**EXERCISE DATA:**
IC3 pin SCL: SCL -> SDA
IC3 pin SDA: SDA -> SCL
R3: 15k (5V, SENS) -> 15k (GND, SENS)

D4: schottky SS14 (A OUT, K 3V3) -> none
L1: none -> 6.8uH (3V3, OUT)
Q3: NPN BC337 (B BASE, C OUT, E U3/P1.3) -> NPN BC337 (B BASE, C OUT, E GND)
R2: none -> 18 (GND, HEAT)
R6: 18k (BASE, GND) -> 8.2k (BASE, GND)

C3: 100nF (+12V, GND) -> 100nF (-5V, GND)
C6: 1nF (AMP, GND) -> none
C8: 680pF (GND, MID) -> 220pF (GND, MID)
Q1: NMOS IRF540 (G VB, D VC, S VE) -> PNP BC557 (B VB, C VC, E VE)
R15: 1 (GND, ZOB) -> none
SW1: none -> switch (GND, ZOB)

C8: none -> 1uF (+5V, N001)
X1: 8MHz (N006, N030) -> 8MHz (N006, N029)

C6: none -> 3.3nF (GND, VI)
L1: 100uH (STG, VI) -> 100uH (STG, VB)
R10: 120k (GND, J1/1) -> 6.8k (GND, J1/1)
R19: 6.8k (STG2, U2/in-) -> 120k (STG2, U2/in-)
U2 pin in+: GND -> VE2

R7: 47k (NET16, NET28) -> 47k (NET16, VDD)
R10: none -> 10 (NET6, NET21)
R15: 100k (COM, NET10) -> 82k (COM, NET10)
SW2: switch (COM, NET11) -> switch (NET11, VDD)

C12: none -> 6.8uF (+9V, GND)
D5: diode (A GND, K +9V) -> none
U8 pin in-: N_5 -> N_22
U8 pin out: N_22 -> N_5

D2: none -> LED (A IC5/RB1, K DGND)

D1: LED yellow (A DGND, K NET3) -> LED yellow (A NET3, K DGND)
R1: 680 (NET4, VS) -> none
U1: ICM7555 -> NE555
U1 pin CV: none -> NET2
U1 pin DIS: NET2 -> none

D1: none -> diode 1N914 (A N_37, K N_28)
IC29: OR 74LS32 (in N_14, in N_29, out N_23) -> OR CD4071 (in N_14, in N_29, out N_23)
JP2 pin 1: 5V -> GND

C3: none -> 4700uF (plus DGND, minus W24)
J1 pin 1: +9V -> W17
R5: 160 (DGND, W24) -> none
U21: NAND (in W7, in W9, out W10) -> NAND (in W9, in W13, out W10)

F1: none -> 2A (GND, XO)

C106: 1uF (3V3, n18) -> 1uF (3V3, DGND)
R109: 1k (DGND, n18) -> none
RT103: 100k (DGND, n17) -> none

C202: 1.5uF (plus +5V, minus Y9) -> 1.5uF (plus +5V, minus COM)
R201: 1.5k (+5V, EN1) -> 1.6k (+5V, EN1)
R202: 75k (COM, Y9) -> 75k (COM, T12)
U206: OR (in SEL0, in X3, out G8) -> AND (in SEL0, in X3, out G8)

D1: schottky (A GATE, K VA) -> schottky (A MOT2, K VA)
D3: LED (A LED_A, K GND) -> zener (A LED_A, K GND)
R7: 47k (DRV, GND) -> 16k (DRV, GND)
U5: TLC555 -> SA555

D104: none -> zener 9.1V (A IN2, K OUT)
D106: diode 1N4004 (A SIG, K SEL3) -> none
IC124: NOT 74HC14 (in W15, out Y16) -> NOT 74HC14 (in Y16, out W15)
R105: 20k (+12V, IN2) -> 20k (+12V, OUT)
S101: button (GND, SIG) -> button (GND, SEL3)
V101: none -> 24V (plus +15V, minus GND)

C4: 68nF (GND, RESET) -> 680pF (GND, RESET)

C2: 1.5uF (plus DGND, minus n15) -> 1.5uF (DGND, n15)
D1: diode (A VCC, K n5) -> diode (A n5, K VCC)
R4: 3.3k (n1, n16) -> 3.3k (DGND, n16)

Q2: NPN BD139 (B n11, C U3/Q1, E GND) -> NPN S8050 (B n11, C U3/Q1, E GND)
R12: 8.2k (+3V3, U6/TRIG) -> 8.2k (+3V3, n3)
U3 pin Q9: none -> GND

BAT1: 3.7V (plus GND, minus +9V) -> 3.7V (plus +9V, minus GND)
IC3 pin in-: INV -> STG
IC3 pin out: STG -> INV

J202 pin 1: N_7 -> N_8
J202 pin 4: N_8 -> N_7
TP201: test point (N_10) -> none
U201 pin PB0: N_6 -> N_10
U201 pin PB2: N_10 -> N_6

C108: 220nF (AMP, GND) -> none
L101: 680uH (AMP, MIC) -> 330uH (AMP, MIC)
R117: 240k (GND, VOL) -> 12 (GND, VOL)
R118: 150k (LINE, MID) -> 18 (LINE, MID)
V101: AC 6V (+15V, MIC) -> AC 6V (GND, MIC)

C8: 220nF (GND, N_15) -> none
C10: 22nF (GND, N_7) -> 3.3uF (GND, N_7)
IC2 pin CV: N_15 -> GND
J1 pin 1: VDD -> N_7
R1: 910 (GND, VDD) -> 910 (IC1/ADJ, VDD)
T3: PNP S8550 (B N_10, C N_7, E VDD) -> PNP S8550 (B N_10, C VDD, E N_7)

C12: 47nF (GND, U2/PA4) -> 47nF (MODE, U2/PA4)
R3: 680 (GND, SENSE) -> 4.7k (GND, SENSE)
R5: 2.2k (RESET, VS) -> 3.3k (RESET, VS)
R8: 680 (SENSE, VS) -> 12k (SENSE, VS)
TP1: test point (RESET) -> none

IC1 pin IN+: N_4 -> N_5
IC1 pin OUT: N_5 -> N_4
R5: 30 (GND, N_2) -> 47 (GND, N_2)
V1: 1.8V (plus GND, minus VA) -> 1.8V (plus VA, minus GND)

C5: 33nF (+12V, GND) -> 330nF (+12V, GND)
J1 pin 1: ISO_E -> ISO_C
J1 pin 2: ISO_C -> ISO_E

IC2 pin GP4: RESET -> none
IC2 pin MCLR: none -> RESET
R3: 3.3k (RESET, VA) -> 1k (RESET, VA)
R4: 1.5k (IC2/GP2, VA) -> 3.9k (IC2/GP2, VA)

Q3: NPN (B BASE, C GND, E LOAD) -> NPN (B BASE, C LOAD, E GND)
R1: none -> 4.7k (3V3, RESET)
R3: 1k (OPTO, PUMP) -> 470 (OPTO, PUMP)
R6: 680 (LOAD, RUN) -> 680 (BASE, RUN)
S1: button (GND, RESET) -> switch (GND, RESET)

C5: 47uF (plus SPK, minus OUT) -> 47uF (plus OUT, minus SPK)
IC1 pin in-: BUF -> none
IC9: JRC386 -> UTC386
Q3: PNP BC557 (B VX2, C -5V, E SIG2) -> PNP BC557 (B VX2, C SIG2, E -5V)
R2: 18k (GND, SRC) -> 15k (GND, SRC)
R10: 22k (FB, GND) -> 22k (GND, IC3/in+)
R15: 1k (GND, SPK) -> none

**WHAT YOU SHOULD DO:** Out of the material above, output word for word the line with "C8: 680pF (GND, MID) -> 220pF (GND, MID)", the line with "U2 pin in+: GND -> VE2", and all lines between them, with nothing else.

**OUTPUT OF THE EXERCISE:**
C8: 680pF (GND, MID) -> 220pF (GND, MID)
Q1: NMOS IRF540 (G VB, D VC, S VE) -> PNP BC557 (B VB, C VC, E VE)
R15: 1 (GND, ZOB) -> none
SW1: none -> switch (GND, ZOB)

C8: none -> 1uF (+5V, N001)
X1: 8MHz (N006, N030) -> 8MHz (N006, N029)

C6: none -> 3.3nF (GND, VI)
L1: 100uH (STG, VI) -> 100uH (STG, VB)
R10: 120k (GND, J1/1) -> 6.8k (GND, J1/1)
R19: 6.8k (STG2, U2/in-) -> 120k (STG2, U2/in-)
U2 pin in+: GND -> VE2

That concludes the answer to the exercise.